[Coordinate-based object records]
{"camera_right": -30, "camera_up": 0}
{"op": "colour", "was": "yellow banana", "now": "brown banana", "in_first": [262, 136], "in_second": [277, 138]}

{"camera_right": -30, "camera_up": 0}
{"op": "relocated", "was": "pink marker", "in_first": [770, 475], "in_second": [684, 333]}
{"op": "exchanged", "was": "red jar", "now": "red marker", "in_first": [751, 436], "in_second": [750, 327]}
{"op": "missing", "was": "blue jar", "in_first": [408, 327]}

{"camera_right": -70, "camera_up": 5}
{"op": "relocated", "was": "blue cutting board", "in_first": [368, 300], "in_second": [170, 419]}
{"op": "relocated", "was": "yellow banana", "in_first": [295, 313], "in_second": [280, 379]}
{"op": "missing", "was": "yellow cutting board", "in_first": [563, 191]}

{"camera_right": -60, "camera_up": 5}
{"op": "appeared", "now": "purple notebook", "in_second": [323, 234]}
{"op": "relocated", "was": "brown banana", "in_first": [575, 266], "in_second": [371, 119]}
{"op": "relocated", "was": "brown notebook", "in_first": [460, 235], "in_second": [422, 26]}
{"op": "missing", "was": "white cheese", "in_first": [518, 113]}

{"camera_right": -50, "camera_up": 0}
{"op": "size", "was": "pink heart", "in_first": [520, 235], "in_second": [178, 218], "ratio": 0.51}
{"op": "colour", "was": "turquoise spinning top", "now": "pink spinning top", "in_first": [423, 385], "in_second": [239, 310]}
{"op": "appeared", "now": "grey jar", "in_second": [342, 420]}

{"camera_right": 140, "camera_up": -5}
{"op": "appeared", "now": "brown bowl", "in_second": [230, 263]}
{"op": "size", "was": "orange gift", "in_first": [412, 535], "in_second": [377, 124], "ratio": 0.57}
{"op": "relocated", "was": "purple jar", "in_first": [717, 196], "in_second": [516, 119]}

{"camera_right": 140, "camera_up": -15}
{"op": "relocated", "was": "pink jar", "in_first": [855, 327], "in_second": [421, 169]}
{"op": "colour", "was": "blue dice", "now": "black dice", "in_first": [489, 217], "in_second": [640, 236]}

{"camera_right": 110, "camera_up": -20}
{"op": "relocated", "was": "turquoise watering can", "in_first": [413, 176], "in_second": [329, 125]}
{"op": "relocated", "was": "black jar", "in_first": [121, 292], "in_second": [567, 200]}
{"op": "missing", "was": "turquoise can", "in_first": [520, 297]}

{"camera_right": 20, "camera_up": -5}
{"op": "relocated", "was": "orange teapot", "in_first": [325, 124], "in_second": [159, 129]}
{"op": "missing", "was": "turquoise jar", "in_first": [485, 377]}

• Exercise directions
The records above must be written out again exactly.

• Solution to this exercise
{"camera_right": -30, "camera_up": 0}
{"op": "colour", "was": "yellow banana", "now": "brown banana", "in_first": [262, 136], "in_second": [277, 138]}

{"camera_right": -30, "camera_up": 0}
{"op": "relocated", "was": "pink marker", "in_first": [770, 475], "in_second": [684, 333]}
{"op": "exchanged", "was": "red jar", "now": "red marker", "in_first": [751, 436], "in_second": [750, 327]}
{"op": "missing", "was": "blue jar", "in_first": [408, 327]}

{"camera_right": -70, "camera_up": 5}
{"op": "relocated", "was": "blue cutting board", "in_first": [368, 300], "in_second": [170, 419]}
{"op": "relocated", "was": "yellow banana", "in_first": [295, 313], "in_second": [280, 379]}
{"op": "missing", "was": "yellow cutting board", "in_first": [563, 191]}

{"camera_right": -60, "camera_up": 5}
{"op": "appeared", "now": "purple notebook", "in_second": [323, 234]}
{"op": "relocated", "was": "brown banana", "in_first": [575, 266], "in_second": [371, 119]}
{"op": "relocated", "was": "brown notebook", "in_first": [460, 235], "in_second": [422, 26]}
{"op": "missing", "was": "white cheese", "in_first": [518, 113]}

{"camera_right": -50, "camera_up": 0}
{"op": "size", "was": "pink heart", "in_first": [520, 235], "in_second": [178, 218], "ratio": 0.51}
{"op": "colour", "was": "turquoise spinning top", "now": "pink spinning top", "in_first": [423, 385], "in_second": [239, 310]}
{"op": "appeared", "now": "grey jar", "in_second": [342, 420]}

{"camera_right": 140, "camera_up": -5}
{"op": "appeared", "now": "brown bowl", "in_second": [230, 263]}
{"op": "size", "was": "orange gift", "in_first": [412, 535], "in_second": [377, 124], "ratio": 0.57}
{"op": "relocated", "was": "purple jar", "in_first": [717, 196], "in_second": [516, 119]}

{"camera_right": 140, "camera_up": -15}
{"op": "relocated", "was": "pink jar", "in_first": [855, 327], "in_second": [421, 169]}
{"op": "colour", "was": "blue dice", "now": "black dice", "in_first": [489, 217], "in_second": [640, 236]}

{"camera_right": 110, "camera_up": -20}
{"op": "relocated", "was": "turquoise watering can", "in_first": [413, 176], "in_second": [329, 125]}
{"op": "relocated", "was": "black jar", "in_first": [121, 292], "in_second": [567, 200]}
{"op": "missing", "was": "turquoise can", "in_first": [520, 297]}

{"camera_right": 20, "camera_up": -5}
{"op": "relocated", "was": "orange teapot", "in_first": [325, 124], "in_second": [159, 129]}
{"op": "missing", "was": "turquoise jar", "in_first": [485, 377]}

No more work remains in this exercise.